==== Material supplied ====
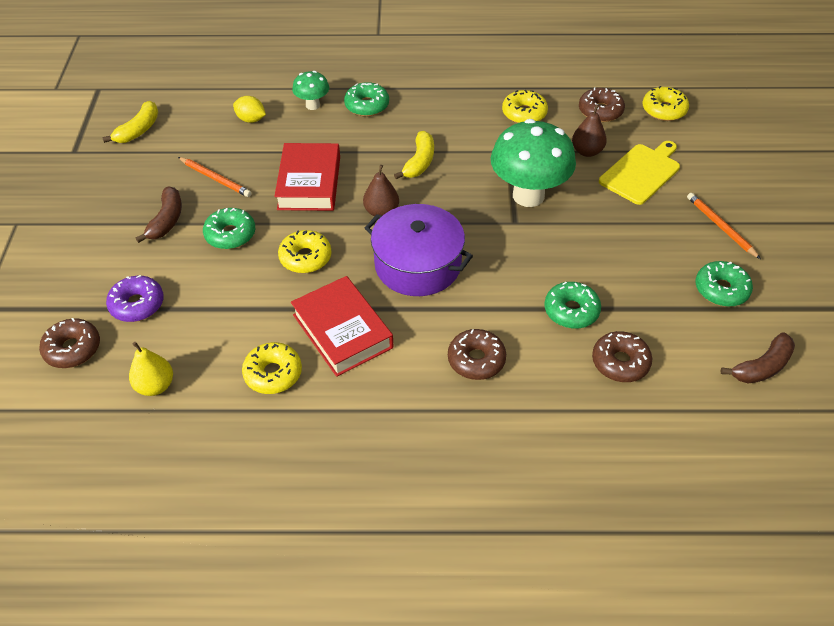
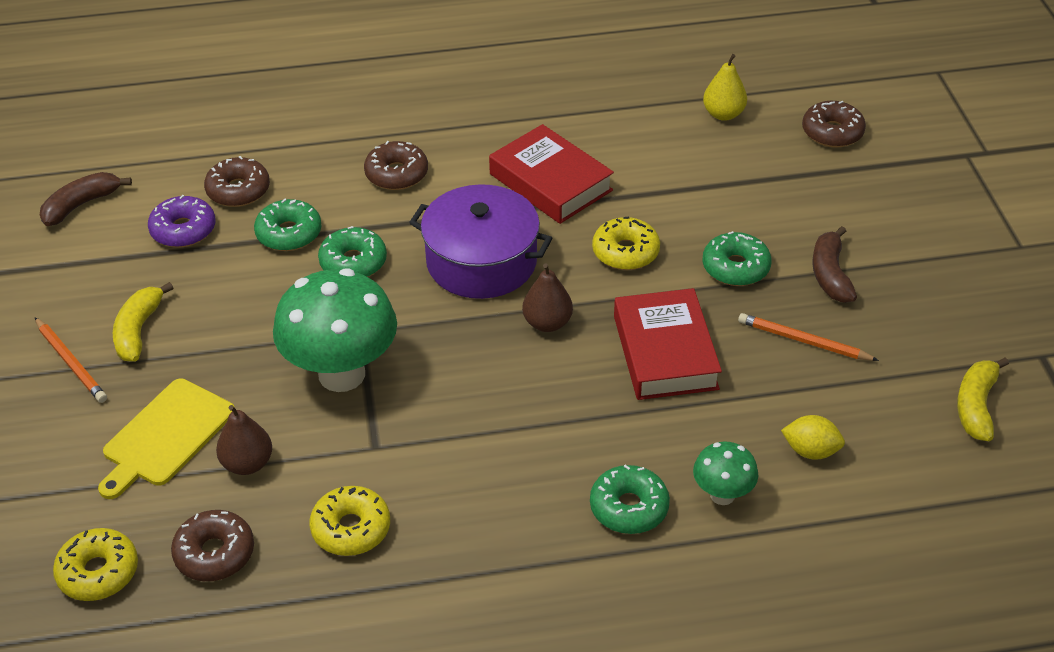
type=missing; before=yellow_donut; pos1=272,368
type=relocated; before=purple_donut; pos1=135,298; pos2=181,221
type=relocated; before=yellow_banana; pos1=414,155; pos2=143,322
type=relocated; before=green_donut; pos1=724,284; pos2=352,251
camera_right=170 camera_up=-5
====
Start copying at the line that contains "type=relocated; before=yellow_banana; pos1=414,155;" and stop after the last line of the records, keeping every line exactly.

Answer to the problem:
type=relocated; before=yellow_banana; pos1=414,155; pos2=143,322
type=relocated; before=green_donut; pos1=724,284; pos2=352,251
camera_right=170 camera_up=-5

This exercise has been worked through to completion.